◆ Problem ◆
Each record below should be output verbatim, without pictures.

Data for analysis section start

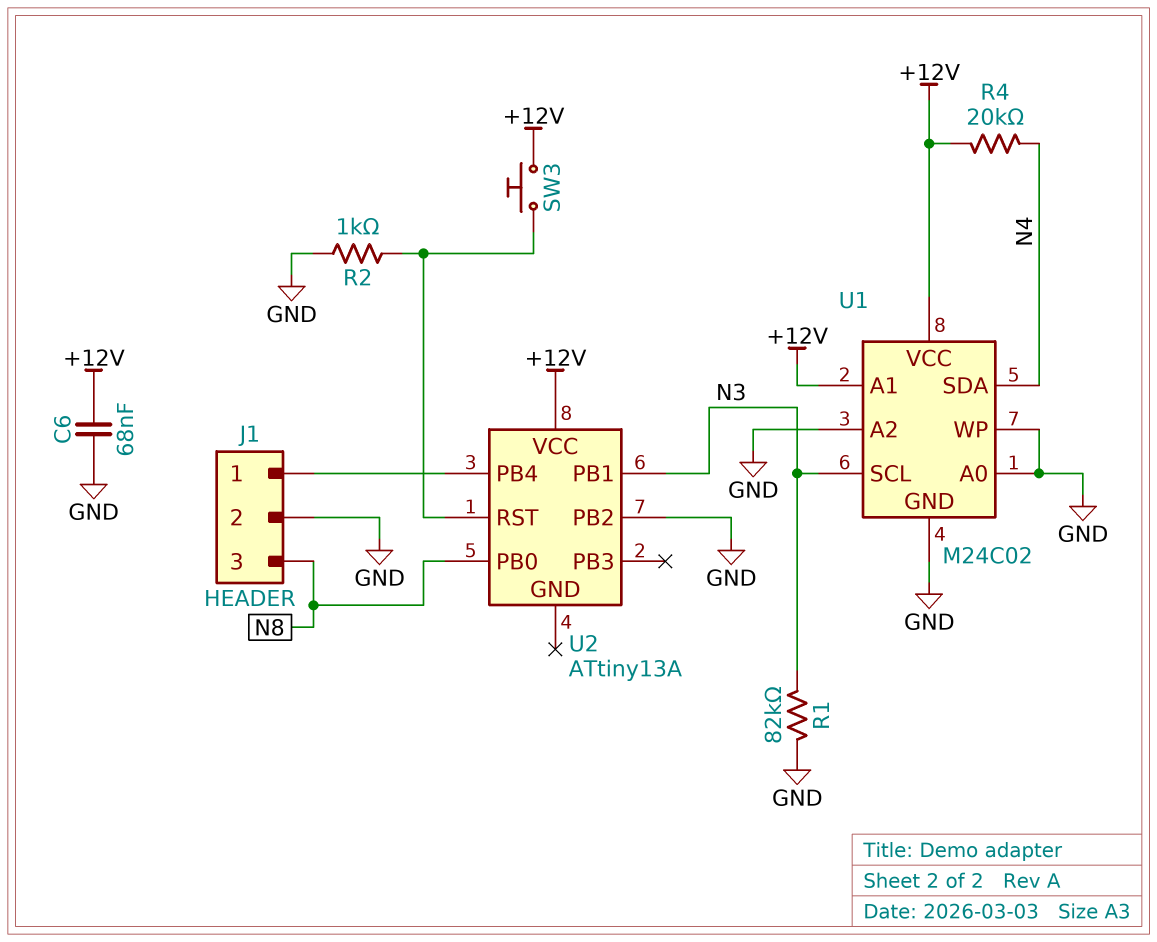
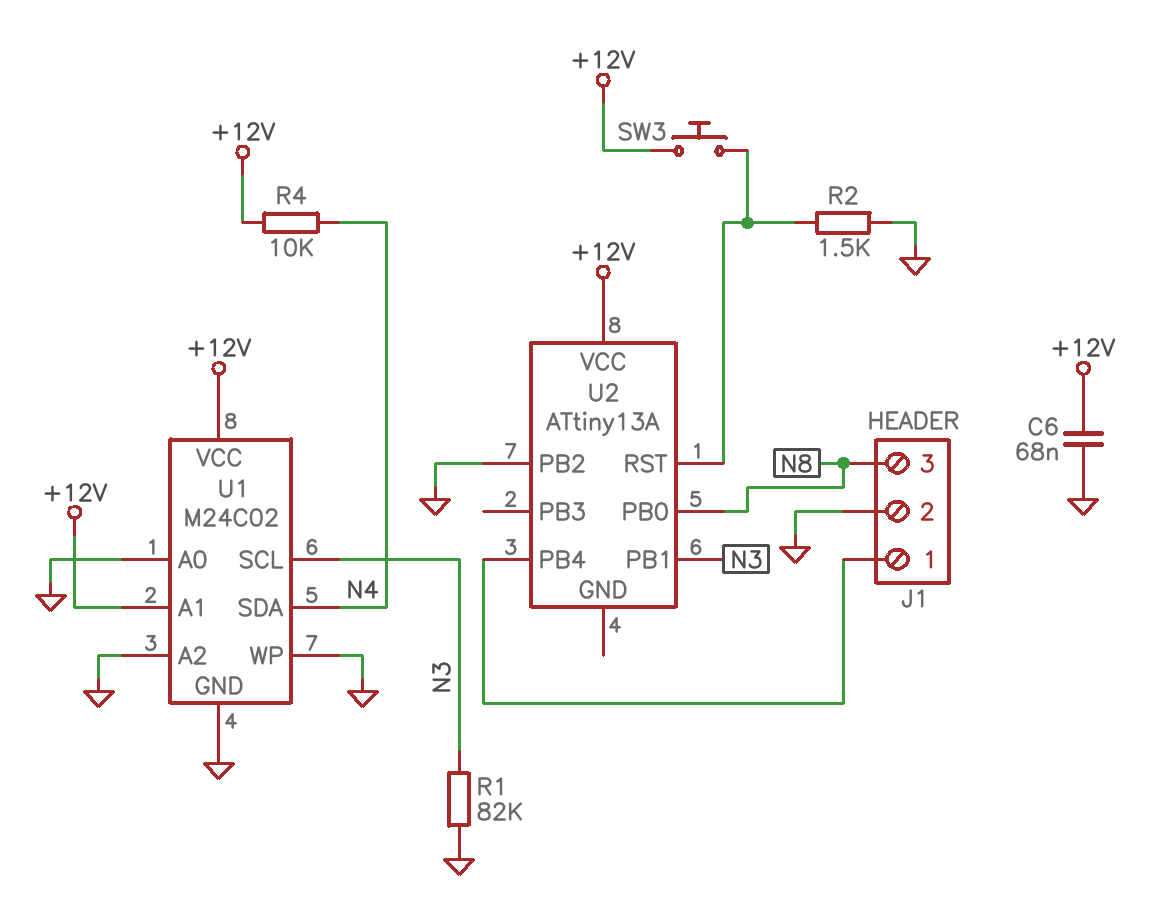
R2: 1k (GND, U2/RST) -> 1.5k (GND, U2/RST)
R4: 20k (+12V, N4) -> 10k (+12V, N4)

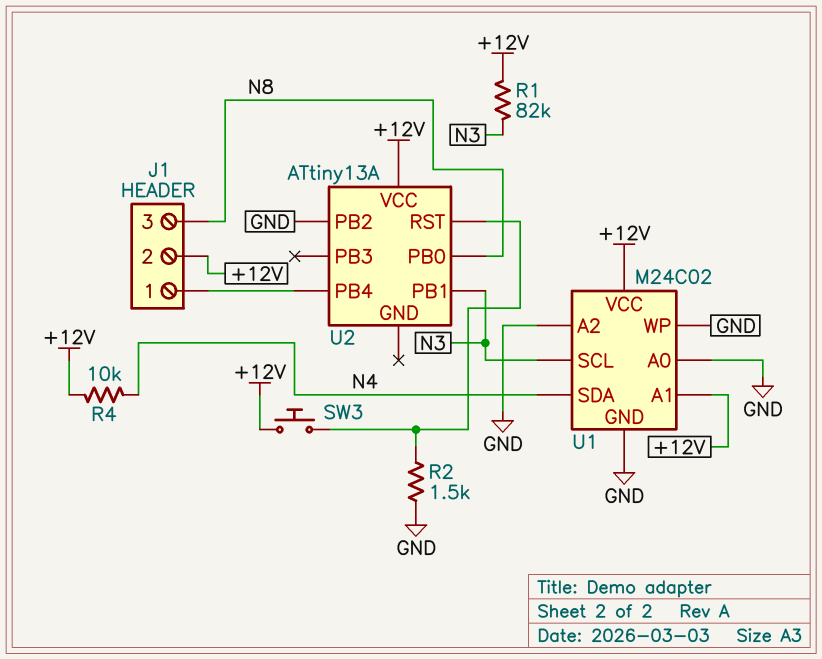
C6: 68nF (+12V, GND) -> none
J1 pin 2: GND -> +12V
R1: 82k (GND, N3) -> 82k (+12V, N3)

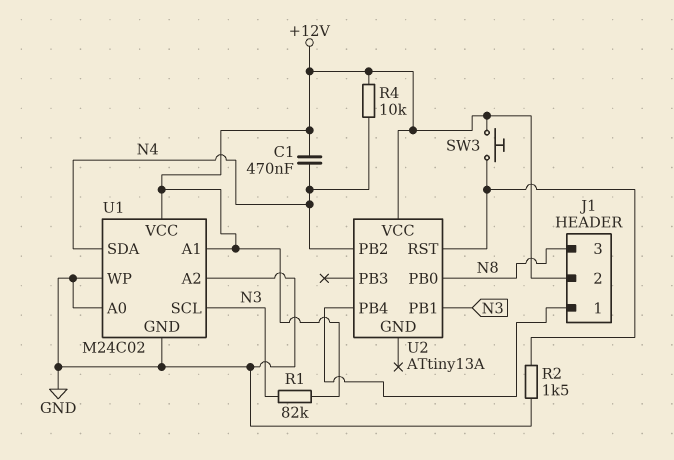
C1: none -> 470nF (+12V, N4)
U2 pin PB2: GND -> N4

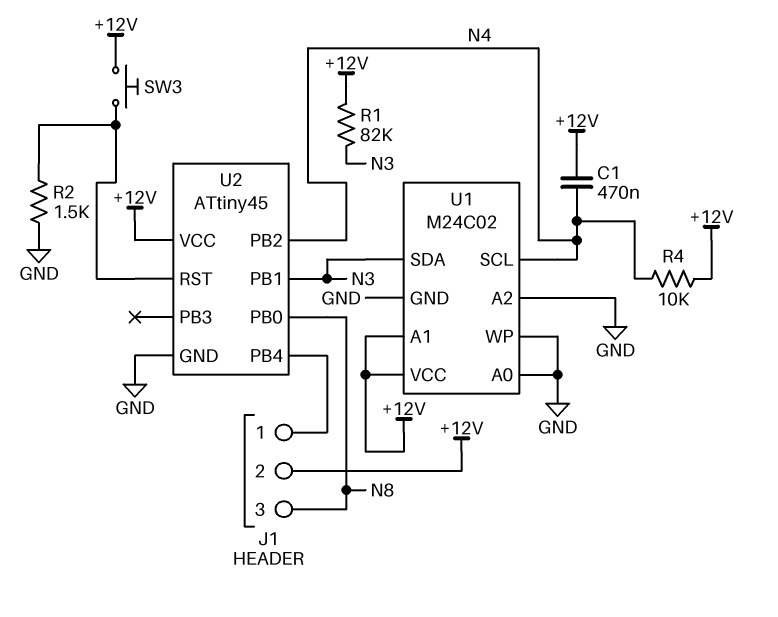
U1 pin SCL: N3 -> N4
U1 pin SDA: N4 -> N3
U2: ATtiny13A -> ATtiny45
U2 pin GND: none -> GND

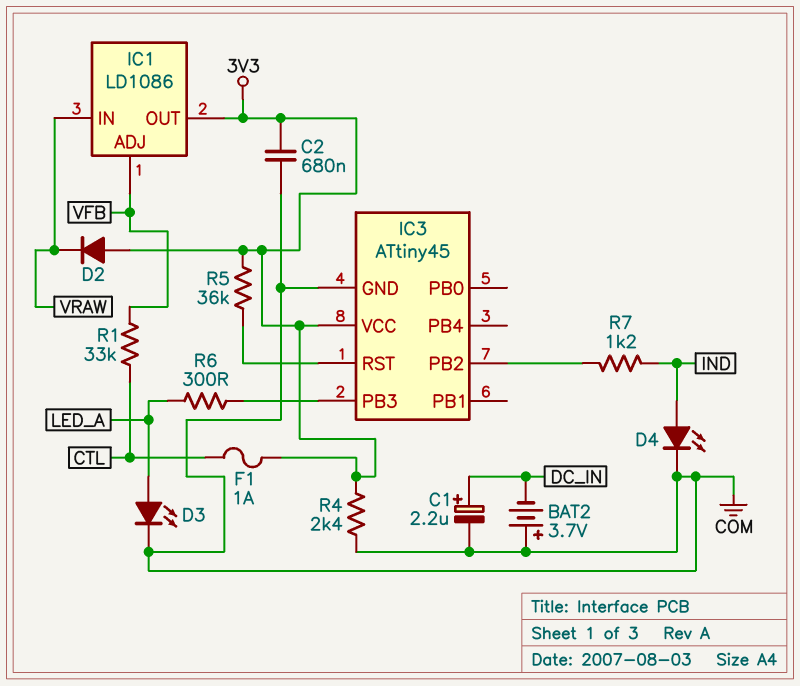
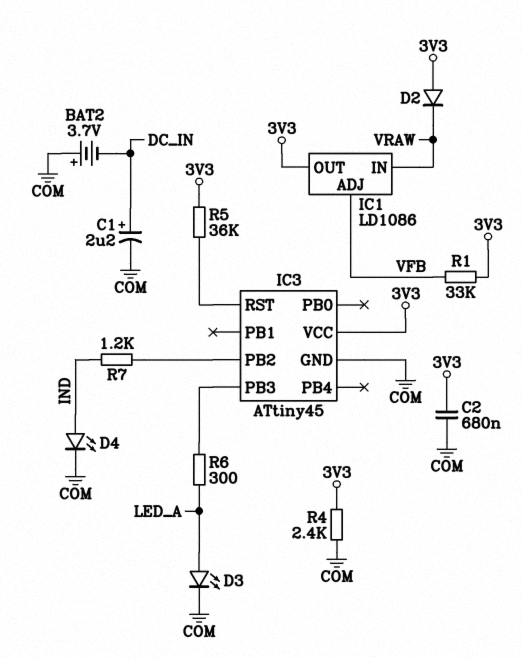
F1: 1A (3V3, CTL) -> none
R1: 33k (CTL, VFB) -> 33k (3V3, VFB)

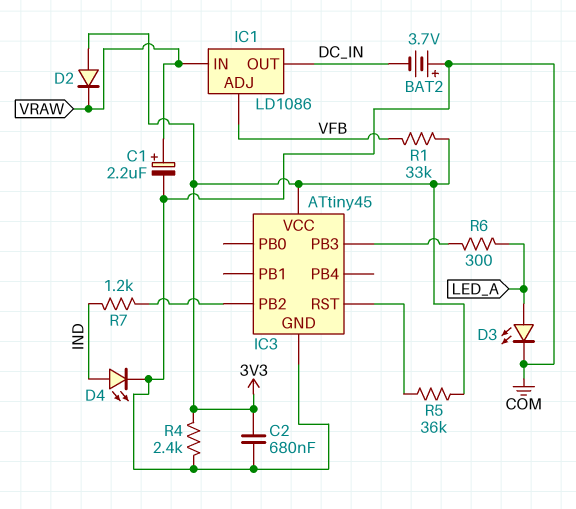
C1: 2.2uF (plus DC_IN, minus COM) -> 2.2uF (plus VRAW, minus COM)
IC1 pin OUT: 3V3 -> DC_IN

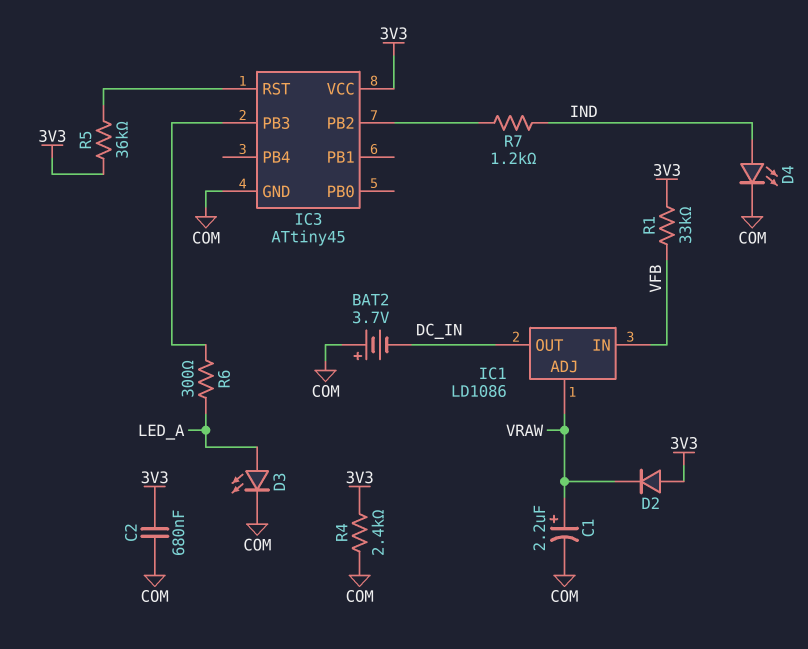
IC1 pin ADJ: VFB -> VRAW
IC1 pin IN: VRAW -> VFB

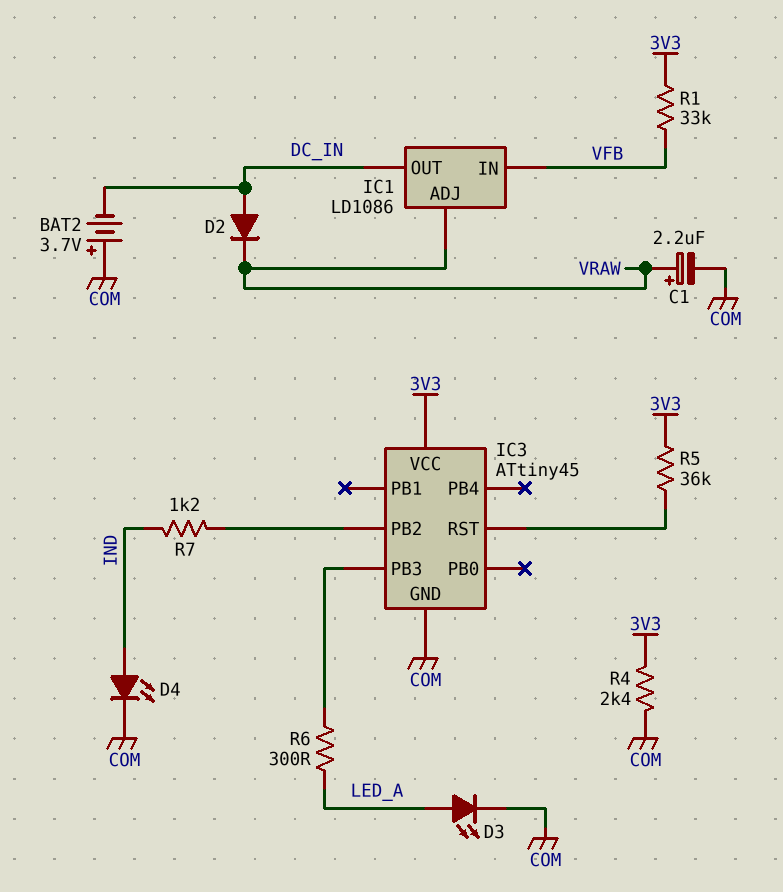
C2: 680nF (3V3, COM) -> none
D2: diode (A 3V3, K VRAW) -> diode (A DC_IN, K VRAW)

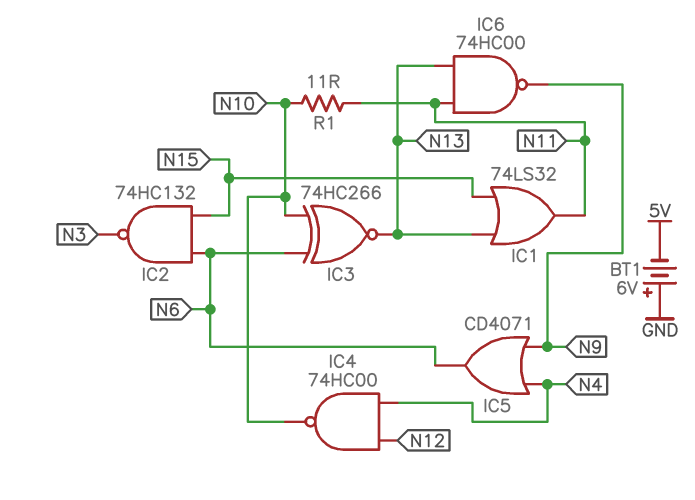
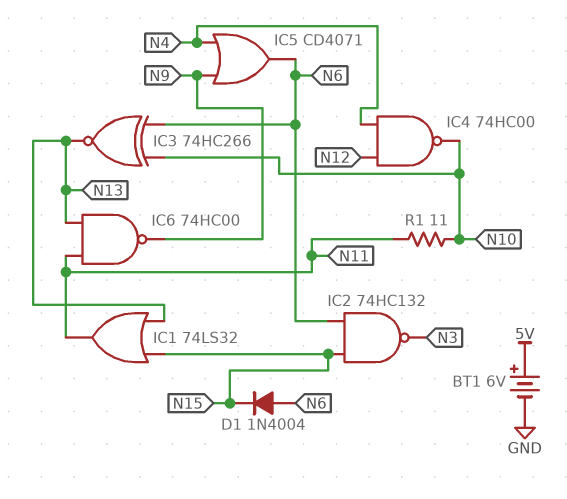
BT1: 6V (plus GND, minus 5V) -> 6V (plus 5V, minus GND)
D1: none -> diode 1N4004 (A N6, K N15)

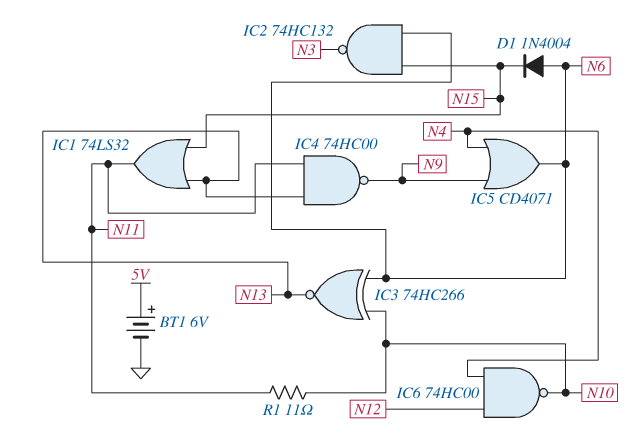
IC4: NAND 74HC00 (in N4, in N12, out N10) -> NAND 74HC00 (in N11, in N13, out N9)
IC6: NAND 74HC00 (in N11, in N13, out N9) -> NAND 74HC00 (in N4, in N12, out N10)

Data for analysis section end

◆ Result of the task ◆
R2: 1k (GND, U2/RST) -> 1.5k (GND, U2/RST)
R4: 20k (+12V, N4) -> 10k (+12V, N4)

C6: 68nF (+12V, GND) -> none
J1 pin 2: GND -> +12V
R1: 82k (GND, N3) -> 82k (+12V, N3)

C1: none -> 470nF (+12V, N4)
U2 pin PB2: GND -> N4

U1 pin SCL: N3 -> N4
U1 pin SDA: N4 -> N3
U2: ATtiny13A -> ATtiny45
U2 pin GND: none -> GND

F1: 1A (3V3, CTL) -> none
R1: 33k (CTL, VFB) -> 33k (3V3, VFB)

C1: 2.2uF (plus DC_IN, minus COM) -> 2.2uF (plus VRAW, minus COM)
IC1 pin OUT: 3V3 -> DC_IN

IC1 pin ADJ: VFB -> VRAW
IC1 pin IN: VRAW -> VFB

C2: 680nF (3V3, COM) -> none
D2: diode (A 3V3, K VRAW) -> diode (A DC_IN, K VRAW)

BT1: 6V (plus GND, minus 5V) -> 6V (plus 5V, minus GND)
D1: none -> diode 1N4004 (A N6, K N15)

IC4: NAND 74HC00 (in N4, in N12, out N10) -> NAND 74HC00 (in N11, in N13, out N9)
IC6: NAND 74HC00 (in N11, in N13, out N9) -> NAND 74HC00 (in N4, in N12, out N10)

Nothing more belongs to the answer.